:: Task instructions ::
Return every line from the listing where the word "blue" occurs.

:: Material for this task ::
■ ■ ■ ■ ■
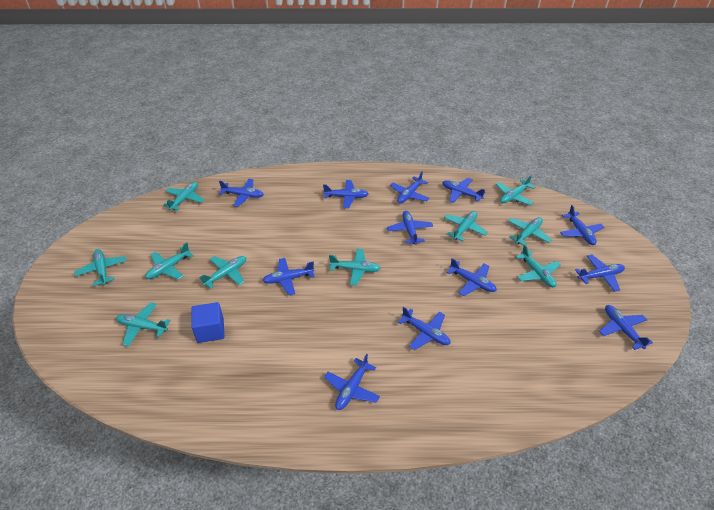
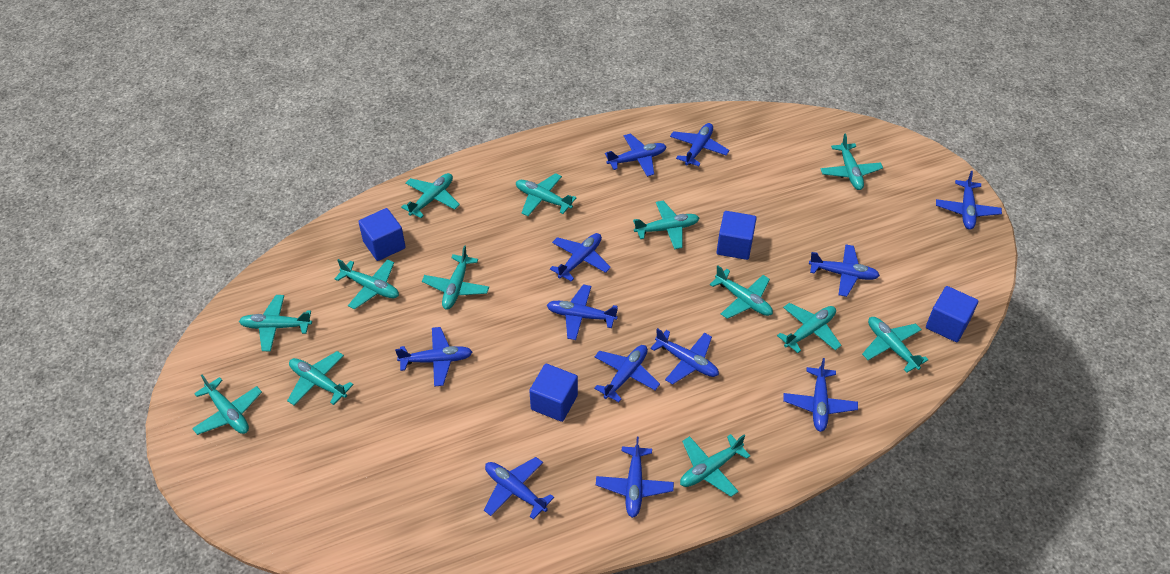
blue cube: 1 -> 4
turquoise plane: 10 -> 13

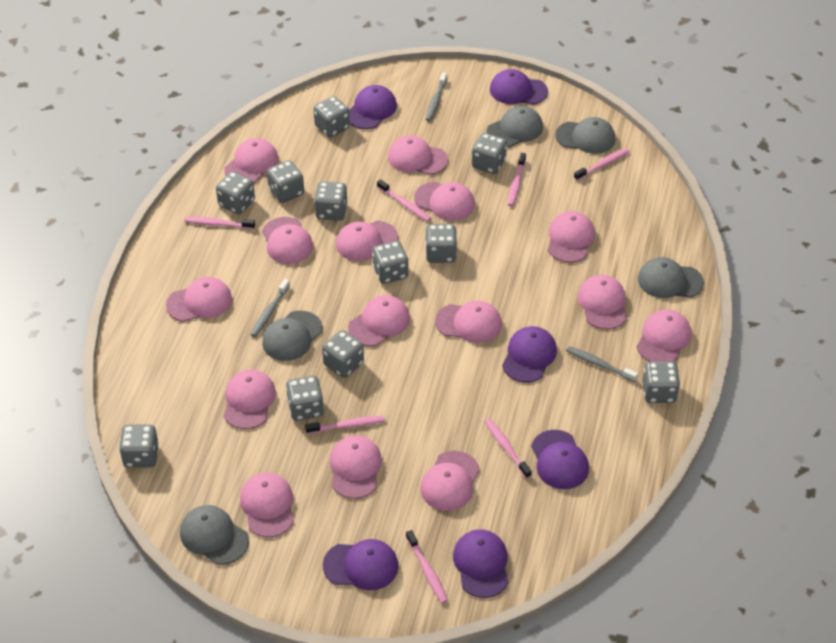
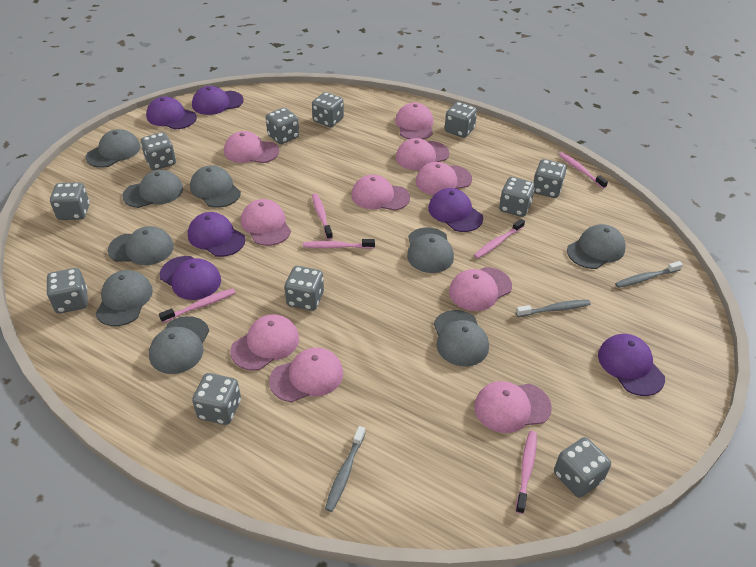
grey cap: 5 -> 9
pink cap: 15 -> 10
pink toothbrush: 7 -> 6

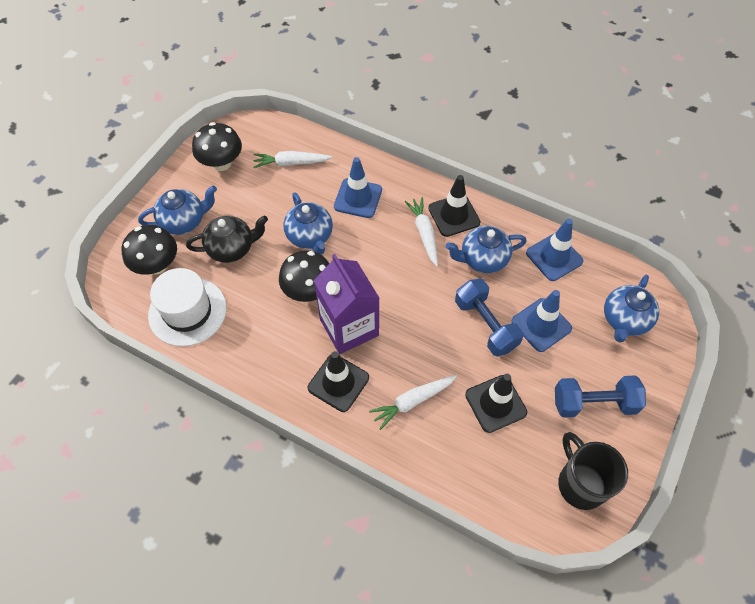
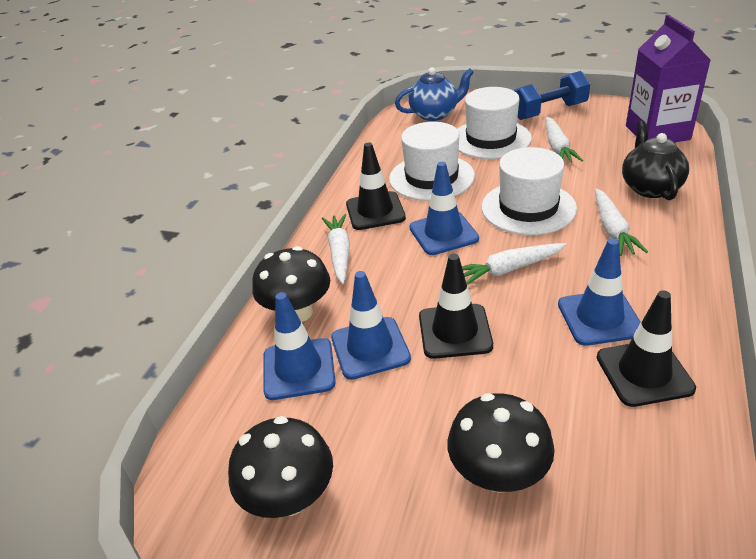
black mug: 1 -> 0
blue dumbbell: 2 -> 1
blue teapot: 4 -> 1
blue traffic cone: 3 -> 4
white carrot: 3 -> 4
white hat: 1 -> 3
■ ■ ■ ■ ■
:: Written answer ::
blue cube: 1 -> 4
blue dumbbell: 2 -> 1
blue teapot: 4 -> 1
blue traffic cone: 3 -> 4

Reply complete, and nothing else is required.